[WORK REQUIRED] In the entries below, go to the line containing "MATRIX pin CS: MI -> RX" and repeat it along with every later line, exactly.

Before-and-after change data:
------------------------------------------------------------------------
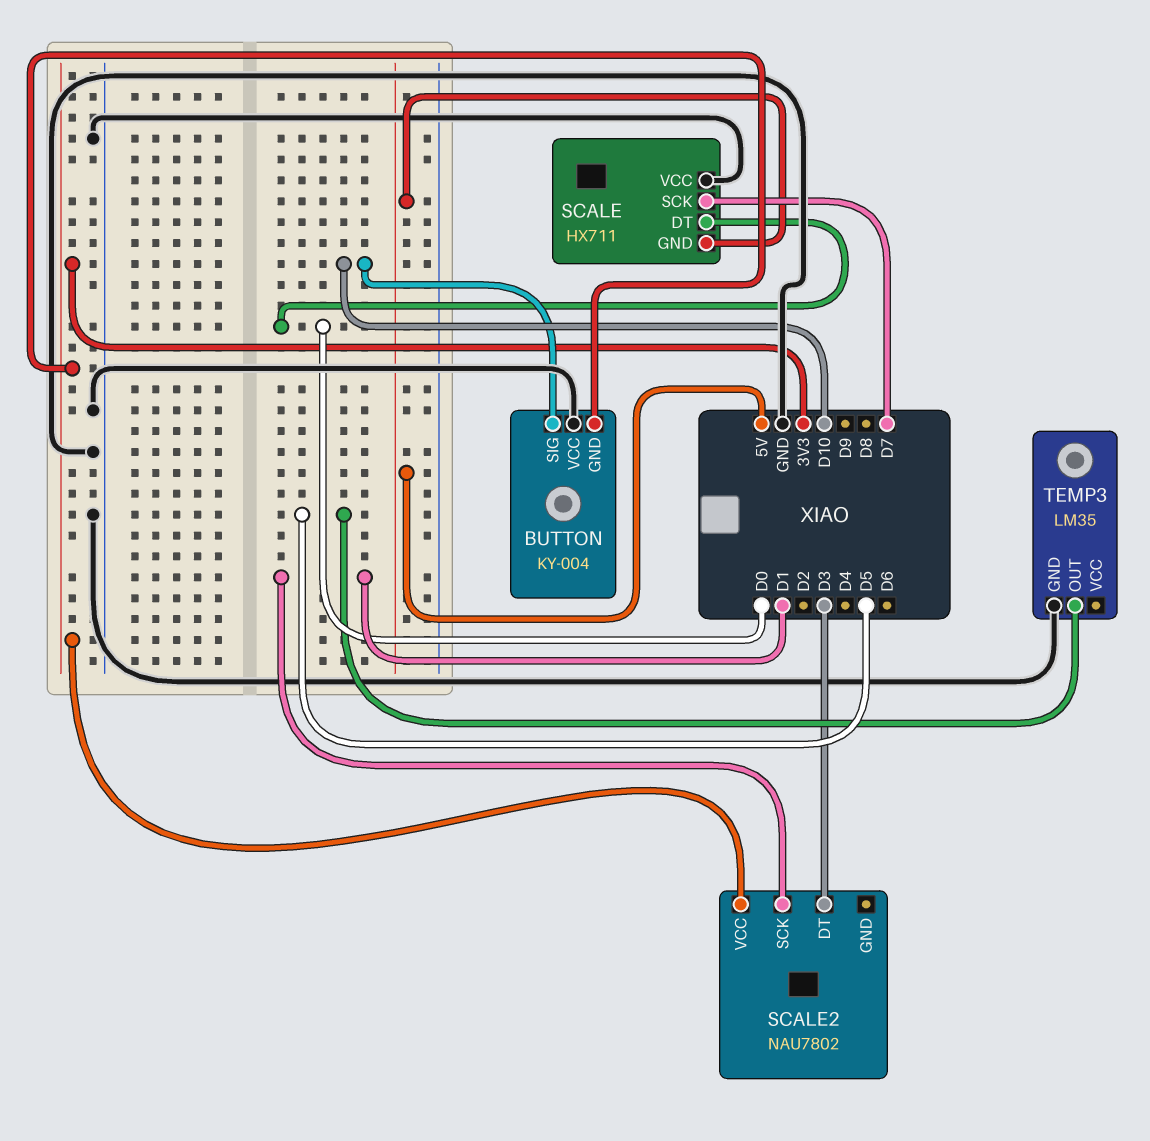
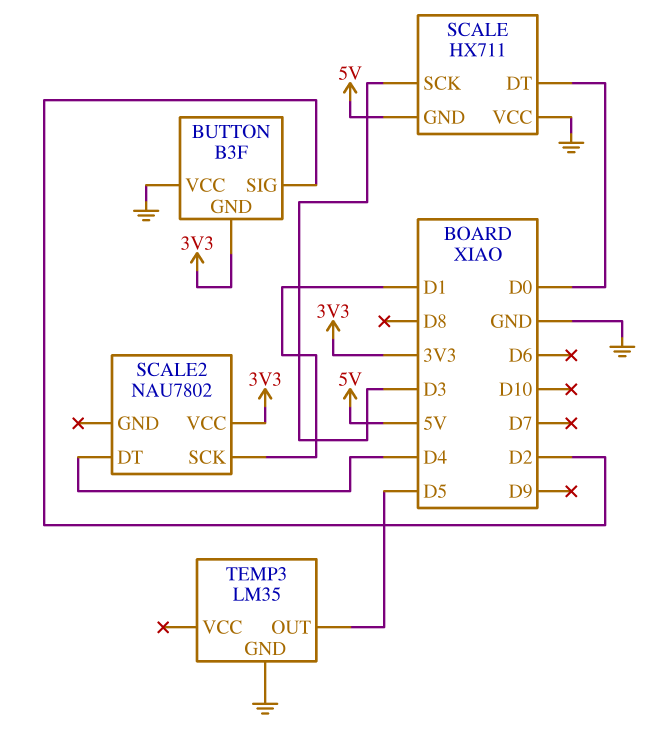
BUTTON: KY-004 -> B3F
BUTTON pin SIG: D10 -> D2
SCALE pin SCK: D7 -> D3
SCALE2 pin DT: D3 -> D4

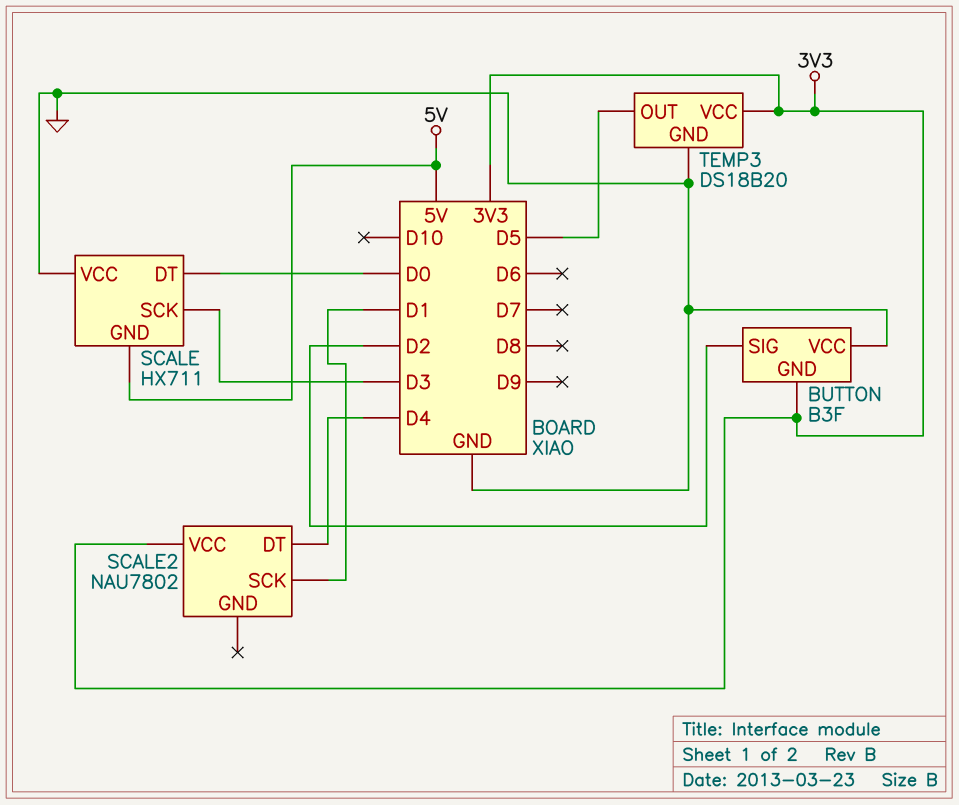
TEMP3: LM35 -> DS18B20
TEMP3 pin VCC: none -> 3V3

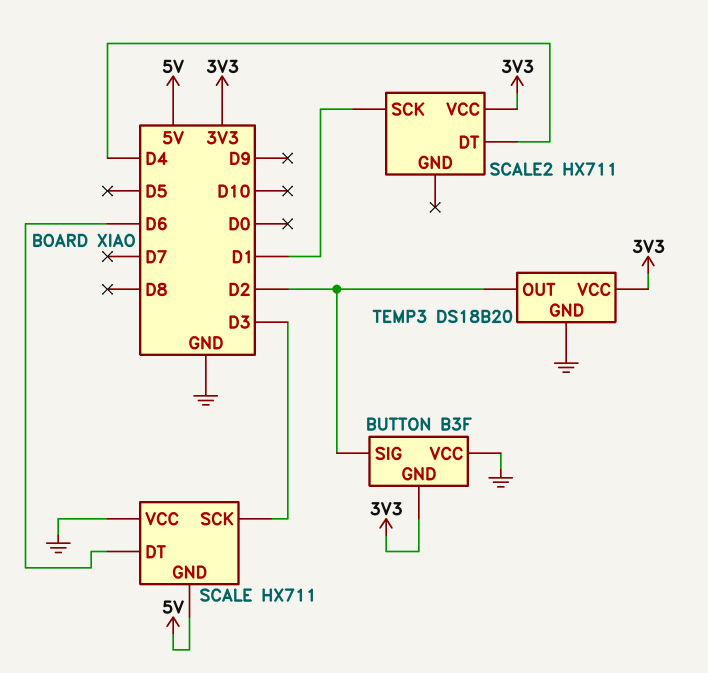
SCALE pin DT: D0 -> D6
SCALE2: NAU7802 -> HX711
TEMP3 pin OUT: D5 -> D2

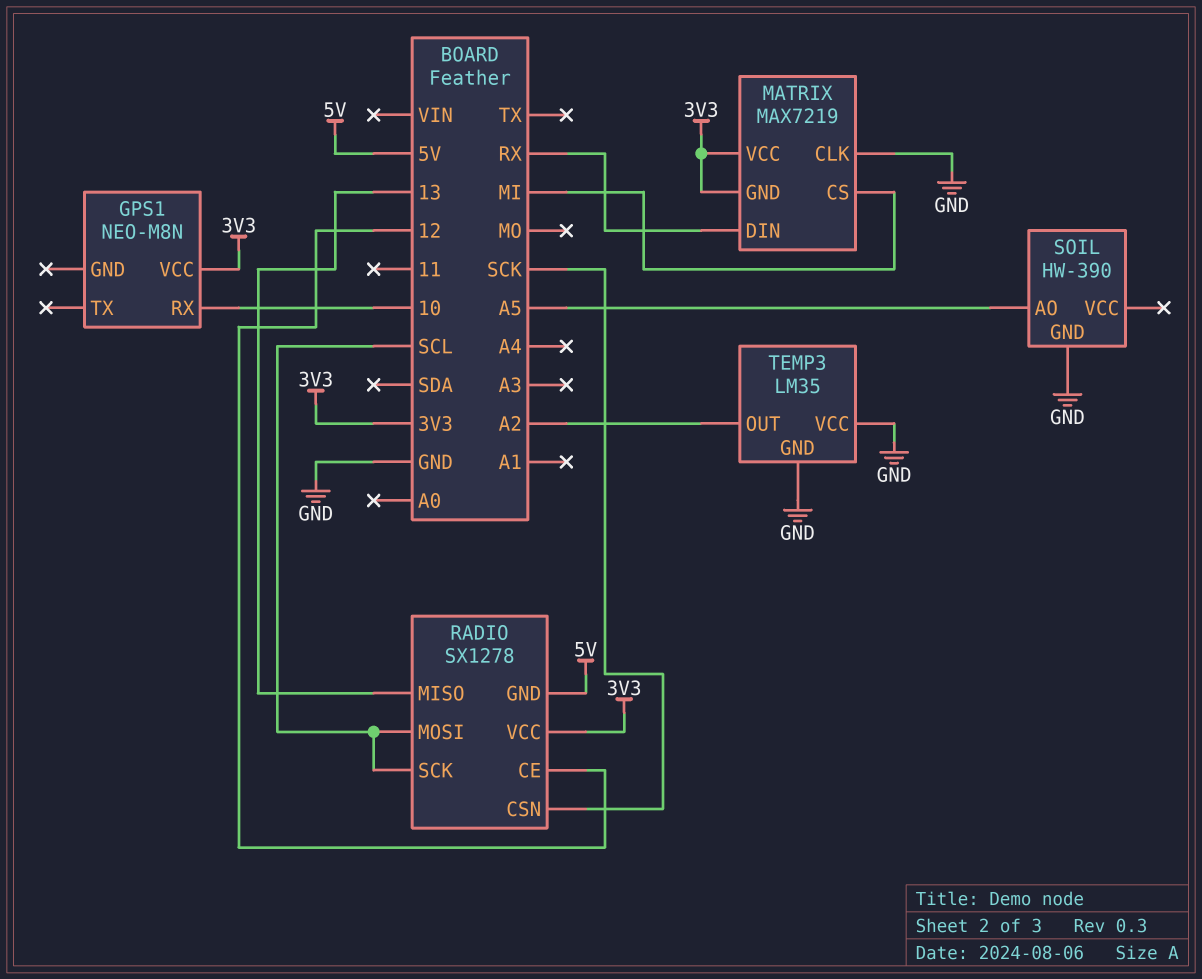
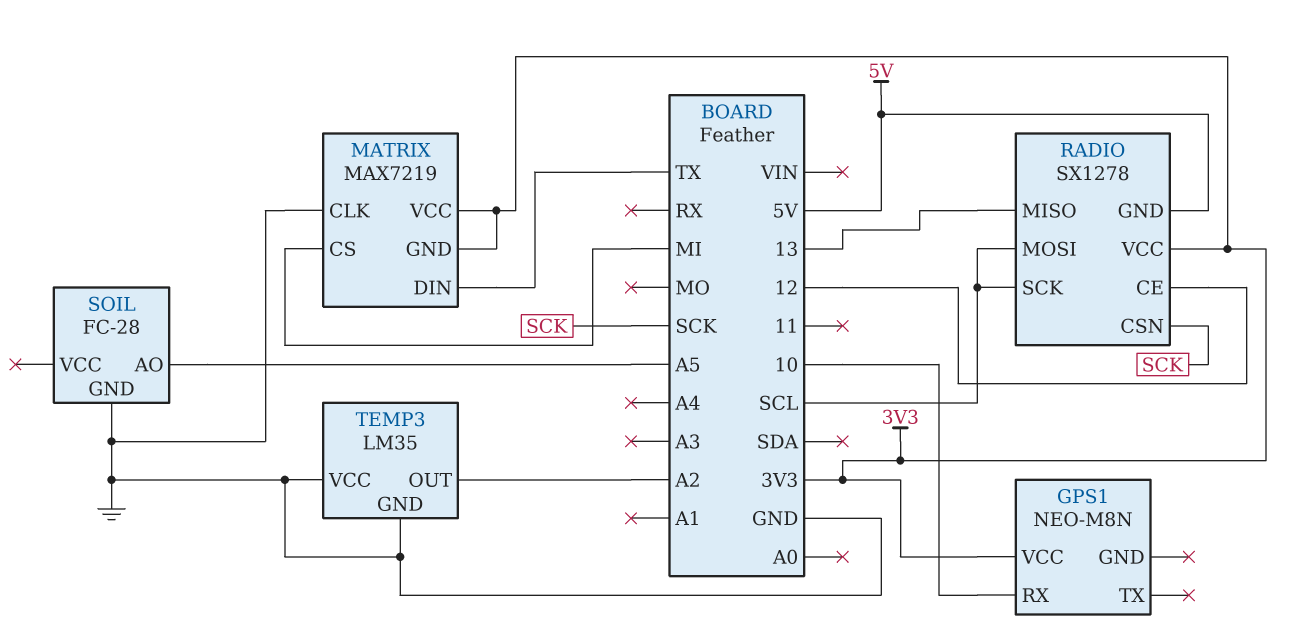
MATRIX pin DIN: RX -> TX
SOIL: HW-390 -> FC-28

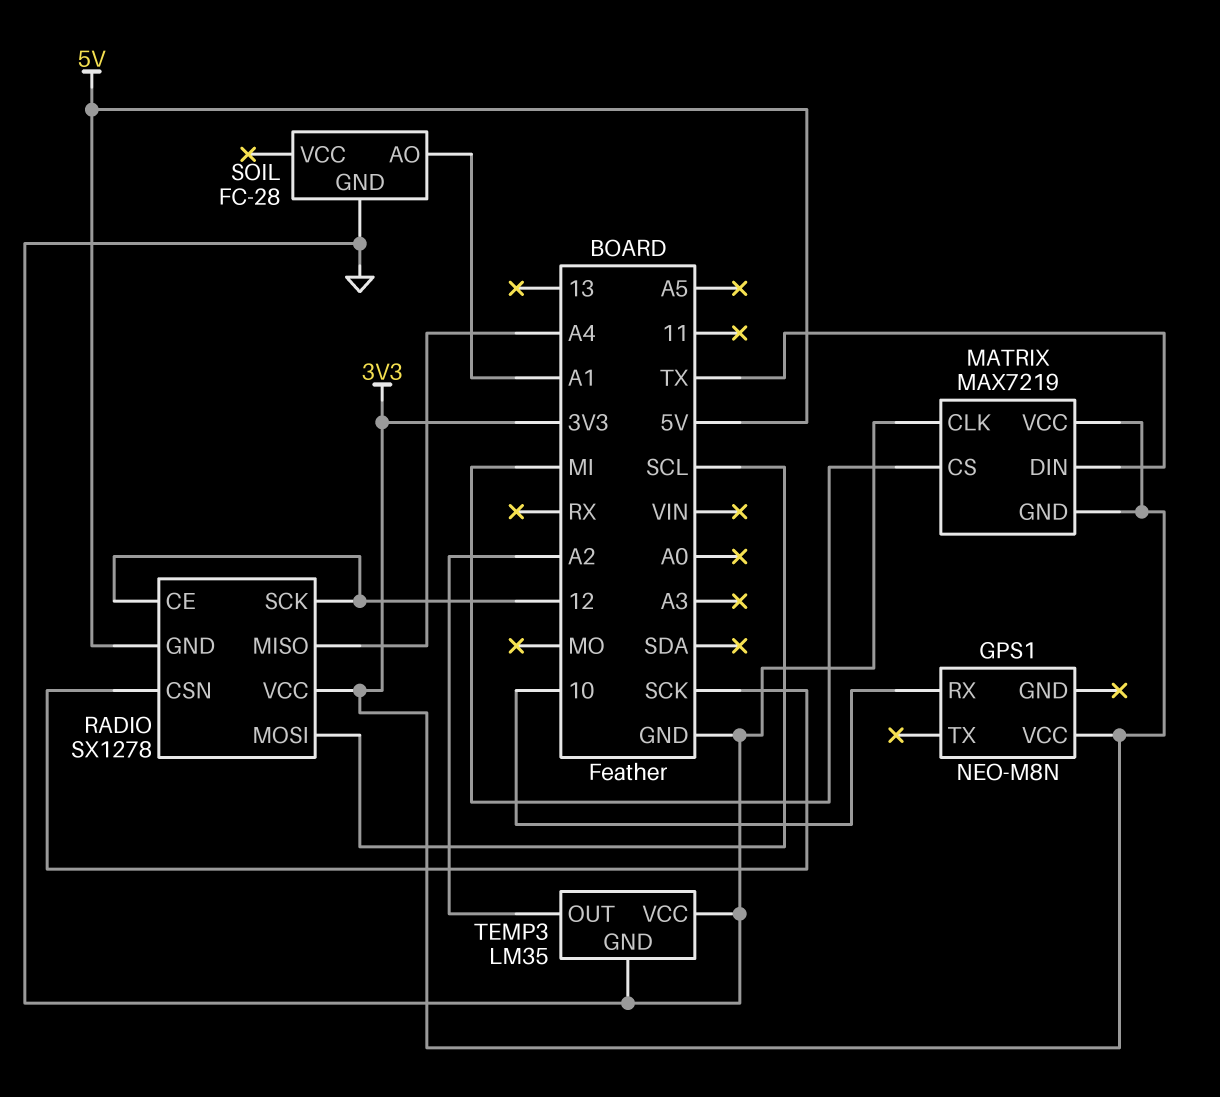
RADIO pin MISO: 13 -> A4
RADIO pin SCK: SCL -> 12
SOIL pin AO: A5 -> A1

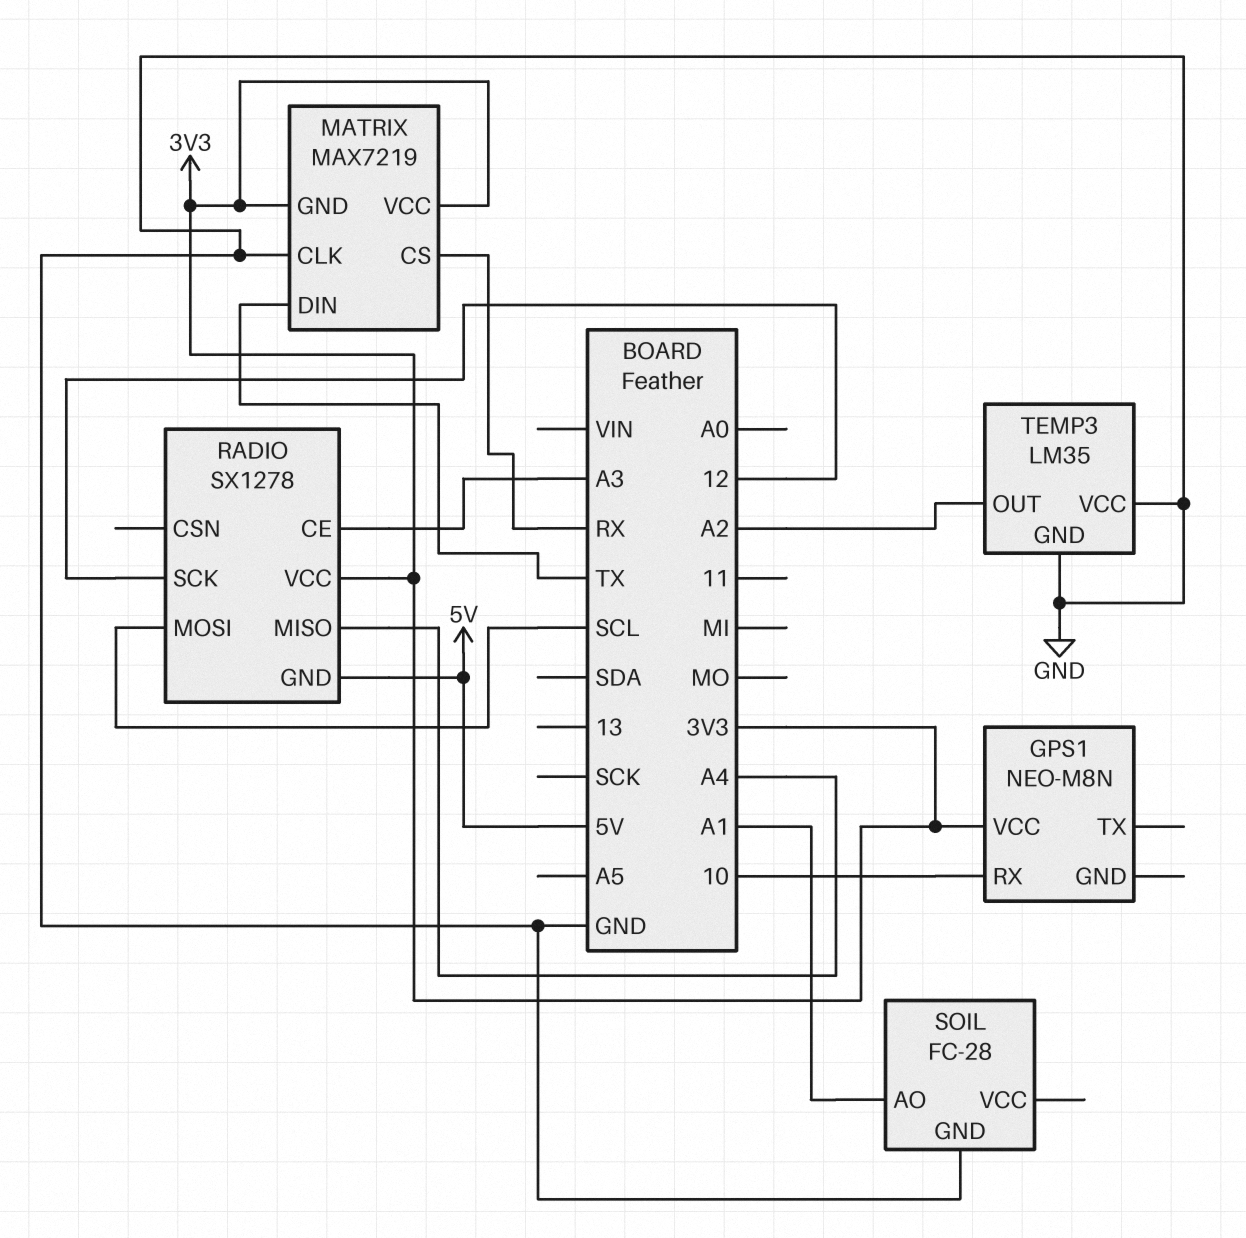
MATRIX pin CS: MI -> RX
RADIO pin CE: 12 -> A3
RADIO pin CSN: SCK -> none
------------------------------------------------------------------------
[EXERCISE OUTPUT]
MATRIX pin CS: MI -> RX
RADIO pin CE: 12 -> A3
RADIO pin CSN: SCK -> none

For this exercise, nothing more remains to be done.